**Task instructions:**
Your answer should be a single number: how many lines in the data below hold the string "capsule".

**Source material:**
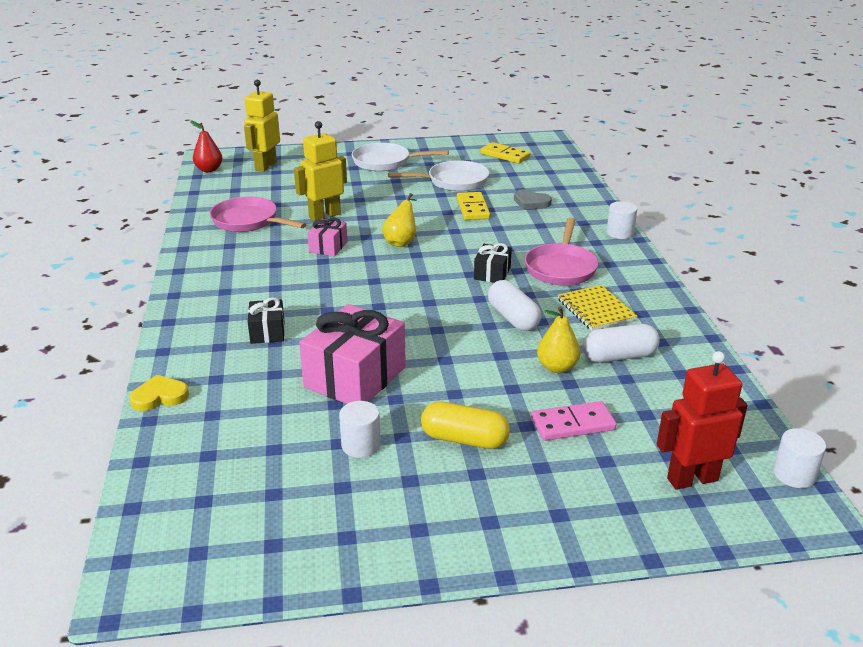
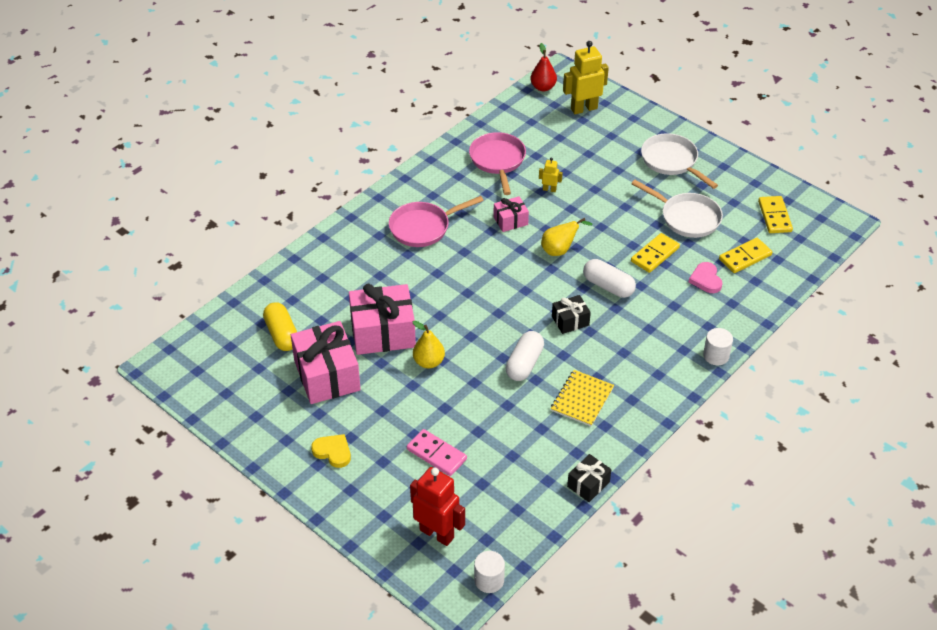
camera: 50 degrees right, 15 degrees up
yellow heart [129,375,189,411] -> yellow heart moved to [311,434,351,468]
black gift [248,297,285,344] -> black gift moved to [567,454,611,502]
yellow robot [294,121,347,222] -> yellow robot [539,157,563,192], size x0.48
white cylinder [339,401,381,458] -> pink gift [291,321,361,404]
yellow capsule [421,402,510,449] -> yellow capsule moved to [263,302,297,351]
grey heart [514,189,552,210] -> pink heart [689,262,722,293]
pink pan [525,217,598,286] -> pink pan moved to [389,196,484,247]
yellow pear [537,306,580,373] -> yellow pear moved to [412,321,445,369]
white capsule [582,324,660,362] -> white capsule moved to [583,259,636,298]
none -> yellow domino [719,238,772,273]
...
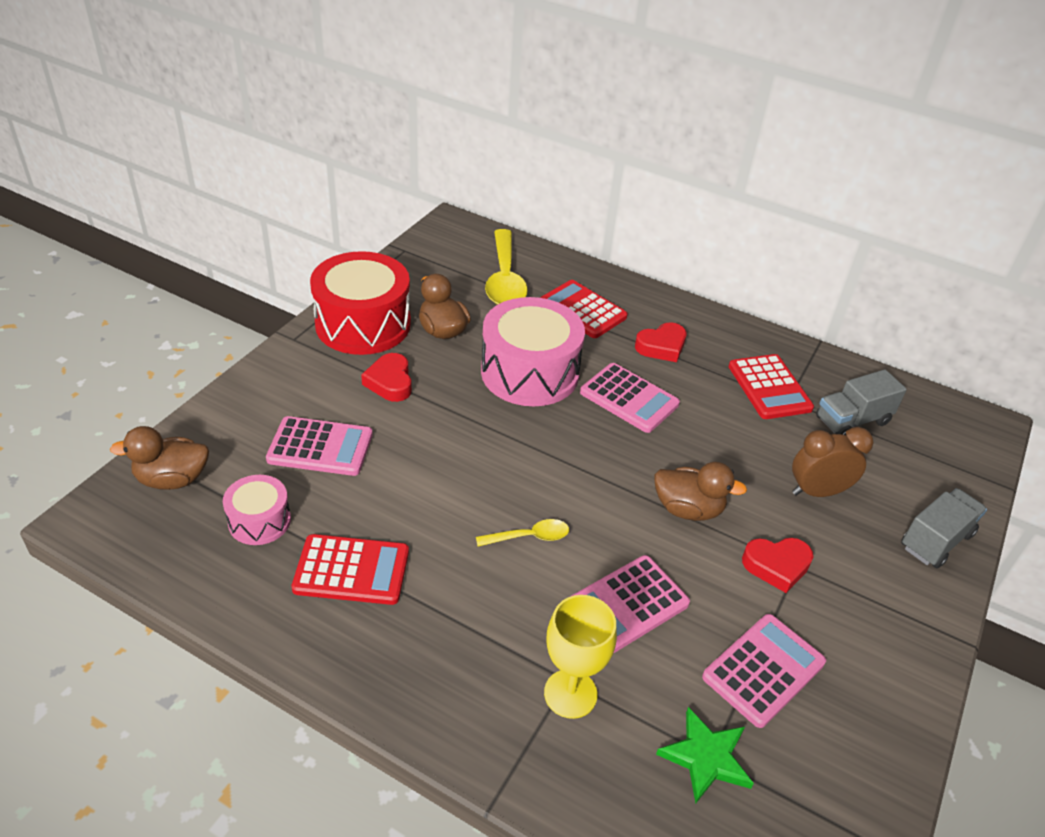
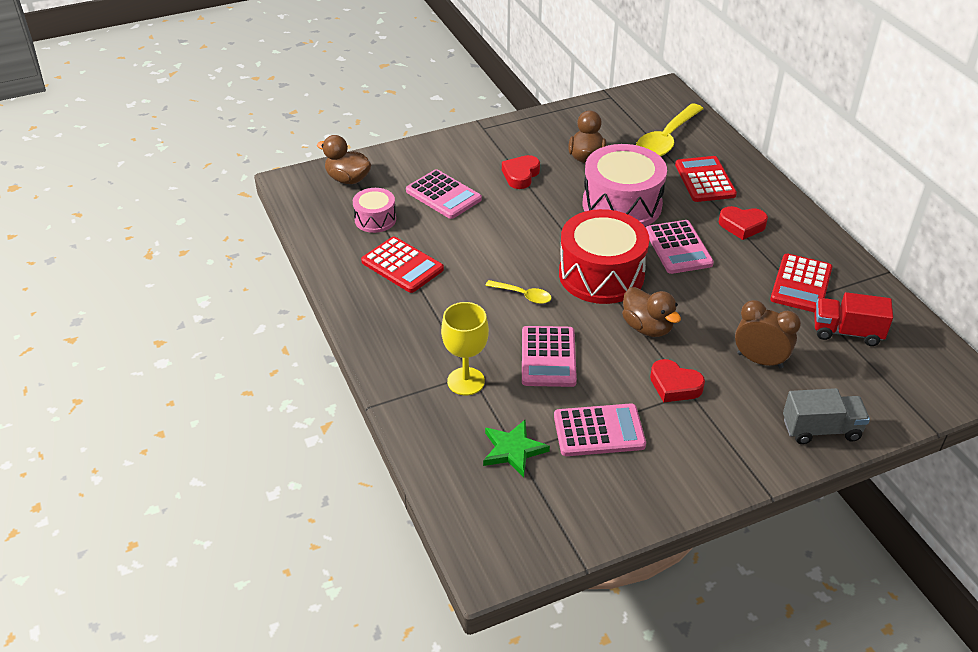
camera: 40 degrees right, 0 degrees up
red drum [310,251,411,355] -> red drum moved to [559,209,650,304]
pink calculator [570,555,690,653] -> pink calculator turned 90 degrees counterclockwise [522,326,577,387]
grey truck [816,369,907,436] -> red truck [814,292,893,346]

**Written solution:**
2